Data:
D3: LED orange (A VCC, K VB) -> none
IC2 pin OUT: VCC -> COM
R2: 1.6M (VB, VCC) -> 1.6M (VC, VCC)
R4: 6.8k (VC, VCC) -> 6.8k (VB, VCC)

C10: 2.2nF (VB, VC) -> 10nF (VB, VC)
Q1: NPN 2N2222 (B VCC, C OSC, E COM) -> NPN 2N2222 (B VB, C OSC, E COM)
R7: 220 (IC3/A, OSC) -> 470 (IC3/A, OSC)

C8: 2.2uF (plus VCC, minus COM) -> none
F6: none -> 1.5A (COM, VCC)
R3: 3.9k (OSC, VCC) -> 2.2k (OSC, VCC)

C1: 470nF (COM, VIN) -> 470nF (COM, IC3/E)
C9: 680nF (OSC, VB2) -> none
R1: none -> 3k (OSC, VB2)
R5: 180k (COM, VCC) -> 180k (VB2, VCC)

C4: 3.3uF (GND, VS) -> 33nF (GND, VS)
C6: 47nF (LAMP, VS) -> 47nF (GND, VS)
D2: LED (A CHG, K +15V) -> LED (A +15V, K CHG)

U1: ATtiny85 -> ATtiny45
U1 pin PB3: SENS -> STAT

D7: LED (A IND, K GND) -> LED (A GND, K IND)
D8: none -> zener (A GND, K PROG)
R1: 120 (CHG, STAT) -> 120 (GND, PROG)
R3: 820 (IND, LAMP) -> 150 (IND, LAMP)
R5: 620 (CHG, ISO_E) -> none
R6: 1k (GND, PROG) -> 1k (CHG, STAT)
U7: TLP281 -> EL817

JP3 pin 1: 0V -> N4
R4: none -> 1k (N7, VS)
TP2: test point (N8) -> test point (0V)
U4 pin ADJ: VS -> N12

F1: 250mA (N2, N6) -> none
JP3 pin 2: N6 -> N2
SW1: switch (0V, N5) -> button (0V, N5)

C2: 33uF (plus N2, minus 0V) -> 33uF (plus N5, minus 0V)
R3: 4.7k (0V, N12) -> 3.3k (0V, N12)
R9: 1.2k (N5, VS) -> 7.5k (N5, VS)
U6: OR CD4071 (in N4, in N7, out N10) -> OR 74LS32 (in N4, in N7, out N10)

Work instruction: Retype word for word the lines running from the line containing "R9: 1.2k (N5, VS) -> 7.5k (N5, VS)" to the end of the listing, and only those.

Response:
R9: 1.2k (N5, VS) -> 7.5k (N5, VS)
U6: OR CD4071 (in N4, in N7, out N10) -> OR 74LS32 (in N4, in N7, out N10)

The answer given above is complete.